* **Try it**
Having read the records, set them all down exactly as they appear.
Recorded information section start
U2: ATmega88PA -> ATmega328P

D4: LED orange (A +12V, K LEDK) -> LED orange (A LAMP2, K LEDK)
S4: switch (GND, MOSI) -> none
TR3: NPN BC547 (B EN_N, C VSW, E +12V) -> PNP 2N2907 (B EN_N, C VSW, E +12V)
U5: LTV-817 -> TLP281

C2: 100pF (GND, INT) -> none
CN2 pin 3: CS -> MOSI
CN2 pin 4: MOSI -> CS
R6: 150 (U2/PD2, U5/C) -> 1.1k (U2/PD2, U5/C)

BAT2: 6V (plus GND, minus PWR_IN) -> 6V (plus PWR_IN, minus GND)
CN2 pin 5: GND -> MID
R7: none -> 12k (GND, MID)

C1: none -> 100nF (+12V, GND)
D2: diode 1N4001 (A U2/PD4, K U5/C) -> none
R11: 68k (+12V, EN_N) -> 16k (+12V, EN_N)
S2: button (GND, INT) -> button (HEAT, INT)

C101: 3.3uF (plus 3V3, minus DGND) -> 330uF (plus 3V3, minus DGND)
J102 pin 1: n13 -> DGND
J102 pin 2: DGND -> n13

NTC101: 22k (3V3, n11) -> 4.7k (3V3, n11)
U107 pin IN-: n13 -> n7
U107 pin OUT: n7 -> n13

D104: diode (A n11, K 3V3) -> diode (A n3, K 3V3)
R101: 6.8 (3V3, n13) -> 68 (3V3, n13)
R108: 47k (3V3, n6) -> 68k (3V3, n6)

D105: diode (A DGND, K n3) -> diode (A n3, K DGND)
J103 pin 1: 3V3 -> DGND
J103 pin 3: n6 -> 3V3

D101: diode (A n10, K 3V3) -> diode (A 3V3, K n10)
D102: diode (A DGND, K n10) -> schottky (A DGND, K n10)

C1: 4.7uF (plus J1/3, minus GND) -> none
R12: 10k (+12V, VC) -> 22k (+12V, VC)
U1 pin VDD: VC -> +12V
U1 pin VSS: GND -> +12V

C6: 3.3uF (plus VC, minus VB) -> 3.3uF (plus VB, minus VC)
Recorded information section end
* **Response below**
U2: ATmega88PA -> ATmega328P

D4: LED orange (A +12V, K LEDK) -> LED orange (A LAMP2, K LEDK)
S4: switch (GND, MOSI) -> none
TR3: NPN BC547 (B EN_N, C VSW, E +12V) -> PNP 2N2907 (B EN_N, C VSW, E +12V)
U5: LTV-817 -> TLP281

C2: 100pF (GND, INT) -> none
CN2 pin 3: CS -> MOSI
CN2 pin 4: MOSI -> CS
R6: 150 (U2/PD2, U5/C) -> 1.1k (U2/PD2, U5/C)

BAT2: 6V (plus GND, minus PWR_IN) -> 6V (plus PWR_IN, minus GND)
CN2 pin 5: GND -> MID
R7: none -> 12k (GND, MID)

C1: none -> 100nF (+12V, GND)
D2: diode 1N4001 (A U2/PD4, K U5/C) -> none
R11: 68k (+12V, EN_N) -> 16k (+12V, EN_N)
S2: button (GND, INT) -> button (HEAT, INT)

C101: 3.3uF (plus 3V3, minus DGND) -> 330uF (plus 3V3, minus DGND)
J102 pin 1: n13 -> DGND
J102 pin 2: DGND -> n13

NTC101: 22k (3V3, n11) -> 4.7k (3V3, n11)
U107 pin IN-: n13 -> n7
U107 pin OUT: n7 -> n13

D104: diode (A n11, K 3V3) -> diode (A n3, K 3V3)
R101: 6.8 (3V3, n13) -> 68 (3V3, n13)
R108: 47k (3V3, n6) -> 68k (3V3, n6)

D105: diode (A DGND, K n3) -> diode (A n3, K DGND)
J103 pin 1: 3V3 -> DGND
J103 pin 3: n6 -> 3V3

D101: diode (A n10, K 3V3) -> diode (A 3V3, K n10)
D102: diode (A DGND, K n10) -> schottky (A DGND, K n10)

C1: 4.7uF (plus J1/3, minus GND) -> none
R12: 10k (+12V, VC) -> 22k (+12V, VC)
U1 pin VDD: VC -> +12V
U1 pin VSS: GND -> +12V

C6: 3.3uF (plus VC, minus VB) -> 3.3uF (plus VB, minus VC)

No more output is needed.